- **Data shown**:
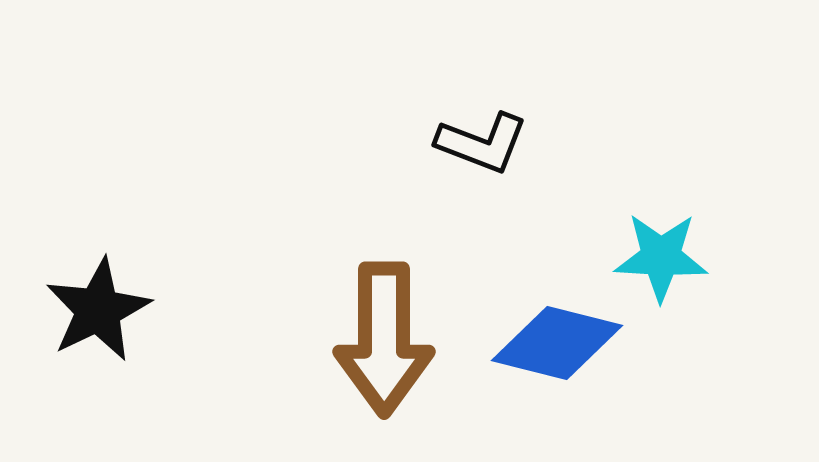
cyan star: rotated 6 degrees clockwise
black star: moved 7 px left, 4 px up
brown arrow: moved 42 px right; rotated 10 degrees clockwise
...
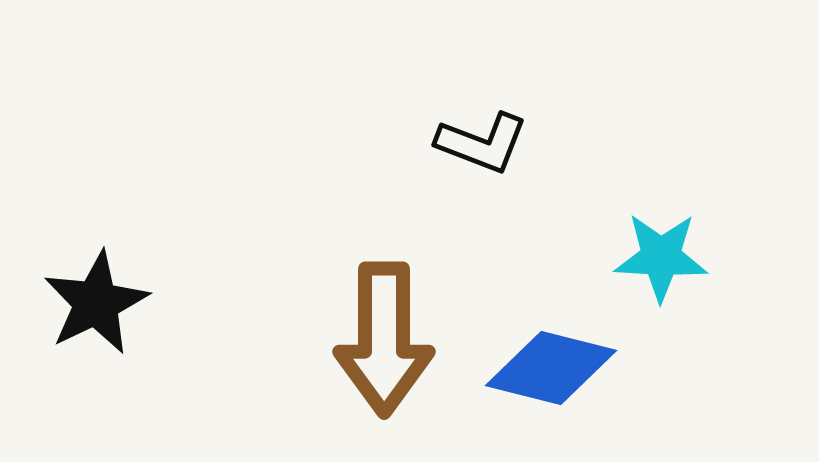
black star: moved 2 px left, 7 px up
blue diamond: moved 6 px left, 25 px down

- **Exercise details**: Copy the data above word for word, starting with the line that contains "cyan star: rotated 6 degrees clockwise" and continuing through the line that contains "brown arrow: moved", with both of those lines included.

- **Solution for this task**:
cyan star: rotated 6 degrees clockwise
black star: moved 7 px left, 4 px up
brown arrow: moved 42 px right; rotated 10 degrees clockwise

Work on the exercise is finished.